---------- Materials provided ----------

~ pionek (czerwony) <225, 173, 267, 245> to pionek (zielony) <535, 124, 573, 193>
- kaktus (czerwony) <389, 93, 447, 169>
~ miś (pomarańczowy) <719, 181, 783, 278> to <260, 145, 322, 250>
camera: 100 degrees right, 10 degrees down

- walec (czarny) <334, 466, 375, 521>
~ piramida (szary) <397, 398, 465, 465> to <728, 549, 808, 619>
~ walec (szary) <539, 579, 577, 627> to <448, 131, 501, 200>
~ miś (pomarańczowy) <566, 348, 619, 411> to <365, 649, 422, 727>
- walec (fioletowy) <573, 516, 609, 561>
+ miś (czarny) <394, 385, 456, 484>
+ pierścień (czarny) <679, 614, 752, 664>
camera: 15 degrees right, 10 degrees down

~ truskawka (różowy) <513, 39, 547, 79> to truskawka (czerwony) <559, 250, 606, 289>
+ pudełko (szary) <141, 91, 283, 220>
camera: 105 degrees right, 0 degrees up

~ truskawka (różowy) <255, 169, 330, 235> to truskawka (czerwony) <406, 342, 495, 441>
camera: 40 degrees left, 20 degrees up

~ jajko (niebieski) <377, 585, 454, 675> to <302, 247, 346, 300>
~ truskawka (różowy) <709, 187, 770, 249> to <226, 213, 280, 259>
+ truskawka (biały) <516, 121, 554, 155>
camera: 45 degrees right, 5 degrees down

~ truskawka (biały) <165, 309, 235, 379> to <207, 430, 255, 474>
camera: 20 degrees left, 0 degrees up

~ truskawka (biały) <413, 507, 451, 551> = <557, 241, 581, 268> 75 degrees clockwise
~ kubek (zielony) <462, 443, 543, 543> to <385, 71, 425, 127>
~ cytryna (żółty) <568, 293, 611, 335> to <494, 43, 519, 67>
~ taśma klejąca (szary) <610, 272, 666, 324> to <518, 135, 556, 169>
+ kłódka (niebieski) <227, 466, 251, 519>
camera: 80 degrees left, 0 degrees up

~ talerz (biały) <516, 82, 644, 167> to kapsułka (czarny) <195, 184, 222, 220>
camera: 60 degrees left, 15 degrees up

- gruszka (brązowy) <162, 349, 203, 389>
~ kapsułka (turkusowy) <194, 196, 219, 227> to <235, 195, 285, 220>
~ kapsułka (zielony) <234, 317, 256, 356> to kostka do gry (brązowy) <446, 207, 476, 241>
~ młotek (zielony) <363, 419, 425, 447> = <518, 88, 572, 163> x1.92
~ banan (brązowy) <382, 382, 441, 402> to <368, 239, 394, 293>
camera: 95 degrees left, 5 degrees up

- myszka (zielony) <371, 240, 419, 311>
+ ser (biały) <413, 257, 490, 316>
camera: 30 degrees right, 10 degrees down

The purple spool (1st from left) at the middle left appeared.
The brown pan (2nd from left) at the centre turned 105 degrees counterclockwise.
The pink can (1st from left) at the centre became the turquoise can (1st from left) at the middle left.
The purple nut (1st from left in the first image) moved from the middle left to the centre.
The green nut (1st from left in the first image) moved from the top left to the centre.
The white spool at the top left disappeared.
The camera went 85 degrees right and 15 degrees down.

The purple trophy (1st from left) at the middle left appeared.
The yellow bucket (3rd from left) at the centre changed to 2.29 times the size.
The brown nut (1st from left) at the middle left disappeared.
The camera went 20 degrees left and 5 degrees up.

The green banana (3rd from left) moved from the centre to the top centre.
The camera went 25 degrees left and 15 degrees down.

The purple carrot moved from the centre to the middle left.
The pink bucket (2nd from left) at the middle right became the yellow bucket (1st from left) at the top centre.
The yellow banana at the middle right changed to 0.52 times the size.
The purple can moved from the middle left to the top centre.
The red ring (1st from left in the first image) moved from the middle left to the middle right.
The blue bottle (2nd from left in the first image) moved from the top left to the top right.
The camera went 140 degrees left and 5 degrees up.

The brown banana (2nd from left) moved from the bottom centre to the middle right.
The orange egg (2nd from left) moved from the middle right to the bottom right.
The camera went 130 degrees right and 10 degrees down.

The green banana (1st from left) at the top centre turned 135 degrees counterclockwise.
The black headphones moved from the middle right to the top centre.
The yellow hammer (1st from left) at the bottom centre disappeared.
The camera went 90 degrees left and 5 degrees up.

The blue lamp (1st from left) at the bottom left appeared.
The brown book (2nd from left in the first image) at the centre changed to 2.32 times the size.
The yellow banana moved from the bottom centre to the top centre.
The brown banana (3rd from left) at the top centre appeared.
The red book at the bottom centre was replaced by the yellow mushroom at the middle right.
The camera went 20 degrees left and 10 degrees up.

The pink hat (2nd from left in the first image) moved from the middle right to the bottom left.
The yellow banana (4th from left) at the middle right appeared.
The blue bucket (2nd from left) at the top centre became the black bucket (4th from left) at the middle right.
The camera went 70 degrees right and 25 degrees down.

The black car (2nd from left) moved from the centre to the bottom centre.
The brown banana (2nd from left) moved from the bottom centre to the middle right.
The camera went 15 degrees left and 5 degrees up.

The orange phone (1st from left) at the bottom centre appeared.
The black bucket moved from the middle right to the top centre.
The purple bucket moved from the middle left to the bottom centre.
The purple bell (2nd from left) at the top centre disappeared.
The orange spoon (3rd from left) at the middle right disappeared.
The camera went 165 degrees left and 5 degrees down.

----------

Work to complete
Every record is to be repeated exactly as written.

Expected answer
~ pionek (czerwony) <225, 173, 267, 245> to pionek (zielony) <535, 124, 573, 193>
- kaktus (czerwony) <389, 93, 447, 169>
~ miś (pomarańczowy) <719, 181, 783, 278> to <260, 145, 322, 250>
camera: 100 degrees right, 10 degrees down

- walec (czarny) <334, 466, 375, 521>
~ piramida (szary) <397, 398, 465, 465> to <728, 549, 808, 619>
~ walec (szary) <539, 579, 577, 627> to <448, 131, 501, 200>
~ miś (pomarańczowy) <566, 348, 619, 411> to <365, 649, 422, 727>
- walec (fioletowy) <573, 516, 609, 561>
+ miś (czarny) <394, 385, 456, 484>
+ pierścień (czarny) <679, 614, 752, 664>
camera: 15 degrees right, 10 degrees down

~ truskawka (różowy) <513, 39, 547, 79> to truskawka (czerwony) <559, 250, 606, 289>
+ pudełko (szary) <141, 91, 283, 220>
camera: 105 degrees right, 0 degrees up

~ truskawka (różowy) <255, 169, 330, 235> to truskawka (czerwony) <406, 342, 495, 441>
camera: 40 degrees left, 20 degrees up

~ jajko (niebieski) <377, 585, 454, 675> to <302, 247, 346, 300>
~ truskawka (różowy) <709, 187, 770, 249> to <226, 213, 280, 259>
+ truskawka (biały) <516, 121, 554, 155>
camera: 45 degrees right, 5 degrees down

~ truskawka (biały) <165, 309, 235, 379> to <207, 430, 255, 474>
camera: 20 degrees left, 0 degrees up

~ truskawka (biały) <413, 507, 451, 551> = <557, 241, 581, 268> 75 degrees clockwise
~ kubek (zielony) <462, 443, 543, 543> to <385, 71, 425, 127>
~ cytryna (żółty) <568, 293, 611, 335> to <494, 43, 519, 67>
~ taśma klejąca (szary) <610, 272, 666, 324> to <518, 135, 556, 169>
+ kłódka (niebieski) <227, 466, 251, 519>
camera: 80 degrees left, 0 degrees up

~ talerz (biały) <516, 82, 644, 167> to kapsułka (czarny) <195, 184, 222, 220>
camera: 60 degrees left, 15 degrees up

- gruszka (brązowy) <162, 349, 203, 389>
~ kapsułka (turkusowy) <194, 196, 219, 227> to <235, 195, 285, 220>
~ kapsułka (zielony) <234, 317, 256, 356> to kostka do gry (brązowy) <446, 207, 476, 241>
~ młotek (zielony) <363, 419, 425, 447> = <518, 88, 572, 163> x1.92
~ banan (brązowy) <382, 382, 441, 402> to <368, 239, 394, 293>
camera: 95 degrees left, 5 degrees up

- myszka (zielony) <371, 240, 419, 311>
+ ser (biały) <413, 257, 490, 316>
camera: 30 degrees right, 10 degrees down

The purple spool (1st from left) at the middle left appeared.
The brown pan (2nd from left) at the centre turned 105 degrees counterclockwise.
The pink can (1st from left) at the centre became the turquoise can (1st from left) at the middle left.
The purple nut (1st from left in the first image) moved from the middle left to the centre.
The green nut (1st from left in the first image) moved from the top left to the centre.
The white spool at the top left disappeared.
The camera went 85 degrees right and 15 degrees down.

The purple trophy (1st from left) at the middle left appeared.
The yellow bucket (3rd from left) at the centre changed to 2.29 times the size.
The brown nut (1st from left) at the middle left disappeared.
The camera went 20 degrees left and 5 degrees up.

The green banana (3rd from left) moved from the centre to the top centre.
The camera went 25 degrees left and 15 degrees down.

The purple carrot moved from the centre to the middle left.
The pink bucket (2nd from left) at the middle right became the yellow bucket (1st from left) at the top centre.
The yellow banana at the middle right changed to 0.52 times the size.
The purple can moved from the middle left to the top centre.
The red ring (1st from left in the first image) moved from the middle left to the middle right.
The blue bottle (2nd from left in the first image) moved from the top left to the top right.
The camera went 140 degrees left and 5 degrees up.

The brown banana (2nd from left) moved from the bottom centre to the middle right.
The orange egg (2nd from left) moved from the middle right to the bottom right.
The camera went 130 degrees right and 10 degrees down.

The green banana (1st from left) at the top centre turned 135 degrees counterclockwise.
The black headphones moved from the middle right to the top centre.
The yellow hammer (1st from left) at the bottom centre disappeared.
The camera went 90 degrees left and 5 degrees up.

The blue lamp (1st from left) at the bottom left appeared.
The brown book (2nd from left in the first image) at the centre changed to 2.32 times the size.
The yellow banana moved from the bottom centre to the top centre.
The brown banana (3rd from left) at the top centre appeared.
The red book at the bottom centre was replaced by the yellow mushroom at the middle right.
The camera went 20 degrees left and 10 degrees up.

The pink hat (2nd from left in the first image) moved from the middle right to the bottom left.
The yellow banana (4th from left) at the middle right appeared.
The blue bucket (2nd from left) at the top centre became the black bucket (4th from left) at the middle right.
The camera went 70 degrees right and 25 degrees down.

The black car (2nd from left) moved from the centre to the bottom centre.
The brown banana (2nd from left) moved from the bottom centre to the middle right.
The camera went 15 degrees left and 5 degrees up.

The orange phone (1st from left) at the bottom centre appeared.
The black bucket moved from the middle right to the top centre.
The purple bucket moved from the middle left to the bottom centre.
The purple bell (2nd from left) at the top centre disappeared.
The orange spoon (3rd from left) at the middle right disappeared.
The camera went 165 degrees left and 5 degrees down.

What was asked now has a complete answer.